RAW DATA Block Start

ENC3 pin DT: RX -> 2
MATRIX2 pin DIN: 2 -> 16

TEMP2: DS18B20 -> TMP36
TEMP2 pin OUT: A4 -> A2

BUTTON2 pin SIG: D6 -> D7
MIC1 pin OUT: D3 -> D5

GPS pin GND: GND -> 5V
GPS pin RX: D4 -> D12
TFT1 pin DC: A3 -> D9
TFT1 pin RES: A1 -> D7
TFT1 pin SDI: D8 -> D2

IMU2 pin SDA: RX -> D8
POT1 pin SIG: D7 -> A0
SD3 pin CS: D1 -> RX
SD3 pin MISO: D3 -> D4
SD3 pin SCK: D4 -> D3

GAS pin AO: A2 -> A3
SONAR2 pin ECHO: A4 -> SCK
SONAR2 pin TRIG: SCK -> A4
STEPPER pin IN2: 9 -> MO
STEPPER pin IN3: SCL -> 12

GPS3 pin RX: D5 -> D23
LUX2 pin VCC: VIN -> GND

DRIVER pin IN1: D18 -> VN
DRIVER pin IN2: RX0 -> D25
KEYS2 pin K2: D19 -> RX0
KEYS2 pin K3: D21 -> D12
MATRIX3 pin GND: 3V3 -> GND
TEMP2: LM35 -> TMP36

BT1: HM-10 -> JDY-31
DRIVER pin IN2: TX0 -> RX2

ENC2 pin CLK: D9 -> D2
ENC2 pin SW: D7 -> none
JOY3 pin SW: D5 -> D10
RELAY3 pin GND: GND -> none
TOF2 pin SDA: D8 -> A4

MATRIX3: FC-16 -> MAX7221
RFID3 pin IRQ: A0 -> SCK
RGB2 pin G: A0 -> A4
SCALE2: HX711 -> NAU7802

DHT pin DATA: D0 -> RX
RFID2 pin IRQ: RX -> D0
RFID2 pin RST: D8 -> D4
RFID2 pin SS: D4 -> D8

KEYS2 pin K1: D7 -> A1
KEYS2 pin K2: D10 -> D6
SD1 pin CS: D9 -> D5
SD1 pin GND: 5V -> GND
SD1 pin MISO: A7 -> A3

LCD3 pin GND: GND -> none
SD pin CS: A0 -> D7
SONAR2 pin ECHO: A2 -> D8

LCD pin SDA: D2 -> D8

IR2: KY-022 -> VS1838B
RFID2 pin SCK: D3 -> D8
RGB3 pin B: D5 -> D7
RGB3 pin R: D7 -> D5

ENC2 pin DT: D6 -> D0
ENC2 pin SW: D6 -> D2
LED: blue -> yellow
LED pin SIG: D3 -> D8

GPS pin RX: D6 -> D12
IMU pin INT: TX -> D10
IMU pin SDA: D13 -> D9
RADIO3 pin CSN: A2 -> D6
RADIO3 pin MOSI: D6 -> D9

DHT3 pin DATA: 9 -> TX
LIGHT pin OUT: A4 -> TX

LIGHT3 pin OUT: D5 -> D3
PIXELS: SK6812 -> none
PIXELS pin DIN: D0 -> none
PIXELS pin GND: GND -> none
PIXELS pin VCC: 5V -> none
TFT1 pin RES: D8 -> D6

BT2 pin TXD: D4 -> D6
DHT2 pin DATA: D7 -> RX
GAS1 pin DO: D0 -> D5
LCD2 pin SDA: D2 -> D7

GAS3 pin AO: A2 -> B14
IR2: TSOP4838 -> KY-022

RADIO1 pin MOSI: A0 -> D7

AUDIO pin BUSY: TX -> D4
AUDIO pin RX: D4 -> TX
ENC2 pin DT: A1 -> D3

RAW DATA Block End

Take the lines above and retype all of them exactly.

ENC3 pin DT: RX -> 2
MATRIX2 pin DIN: 2 -> 16

TEMP2: DS18B20 -> TMP36
TEMP2 pin OUT: A4 -> A2

BUTTON2 pin SIG: D6 -> D7
MIC1 pin OUT: D3 -> D5

GPS pin GND: GND -> 5V
GPS pin RX: D4 -> D12
TFT1 pin DC: A3 -> D9
TFT1 pin RES: A1 -> D7
TFT1 pin SDI: D8 -> D2

IMU2 pin SDA: RX -> D8
POT1 pin SIG: D7 -> A0
SD3 pin CS: D1 -> RX
SD3 pin MISO: D3 -> D4
SD3 pin SCK: D4 -> D3

GAS pin AO: A2 -> A3
SONAR2 pin ECHO: A4 -> SCK
SONAR2 pin TRIG: SCK -> A4
STEPPER pin IN2: 9 -> MO
STEPPER pin IN3: SCL -> 12

GPS3 pin RX: D5 -> D23
LUX2 pin VCC: VIN -> GND

DRIVER pin IN1: D18 -> VN
DRIVER pin IN2: RX0 -> D25
KEYS2 pin K2: D19 -> RX0
KEYS2 pin K3: D21 -> D12
MATRIX3 pin GND: 3V3 -> GND
TEMP2: LM35 -> TMP36

BT1: HM-10 -> JDY-31
DRIVER pin IN2: TX0 -> RX2

ENC2 pin CLK: D9 -> D2
ENC2 pin SW: D7 -> none
JOY3 pin SW: D5 -> D10
RELAY3 pin GND: GND -> none
TOF2 pin SDA: D8 -> A4

MATRIX3: FC-16 -> MAX7221
RFID3 pin IRQ: A0 -> SCK
RGB2 pin G: A0 -> A4
SCALE2: HX711 -> NAU7802

DHT pin DATA: D0 -> RX
RFID2 pin IRQ: RX -> D0
RFID2 pin RST: D8 -> D4
RFID2 pin SS: D4 -> D8

KEYS2 pin K1: D7 -> A1
KEYS2 pin K2: D10 -> D6
SD1 pin CS: D9 -> D5
SD1 pin GND: 5V -> GND
SD1 pin MISO: A7 -> A3

LCD3 pin GND: GND -> none
SD pin CS: A0 -> D7
SONAR2 pin ECHO: A2 -> D8

LCD pin SDA: D2 -> D8

IR2: KY-022 -> VS1838B
RFID2 pin SCK: D3 -> D8
RGB3 pin B: D5 -> D7
RGB3 pin R: D7 -> D5

ENC2 pin DT: D6 -> D0
ENC2 pin SW: D6 -> D2
LED: blue -> yellow
LED pin SIG: D3 -> D8

GPS pin RX: D6 -> D12
IMU pin INT: TX -> D10
IMU pin SDA: D13 -> D9
RADIO3 pin CSN: A2 -> D6
RADIO3 pin MOSI: D6 -> D9

DHT3 pin DATA: 9 -> TX
LIGHT pin OUT: A4 -> TX

LIGHT3 pin OUT: D5 -> D3
PIXELS: SK6812 -> none
PIXELS pin DIN: D0 -> none
PIXELS pin GND: GND -> none
PIXELS pin VCC: 5V -> none
TFT1 pin RES: D8 -> D6

BT2 pin TXD: D4 -> D6
DHT2 pin DATA: D7 -> RX
GAS1 pin DO: D0 -> D5
LCD2 pin SDA: D2 -> D7

GAS3 pin AO: A2 -> B14
IR2: TSOP4838 -> KY-022

RADIO1 pin MOSI: A0 -> D7

AUDIO pin BUSY: TX -> D4
AUDIO pin RX: D4 -> TX
ENC2 pin DT: A1 -> D3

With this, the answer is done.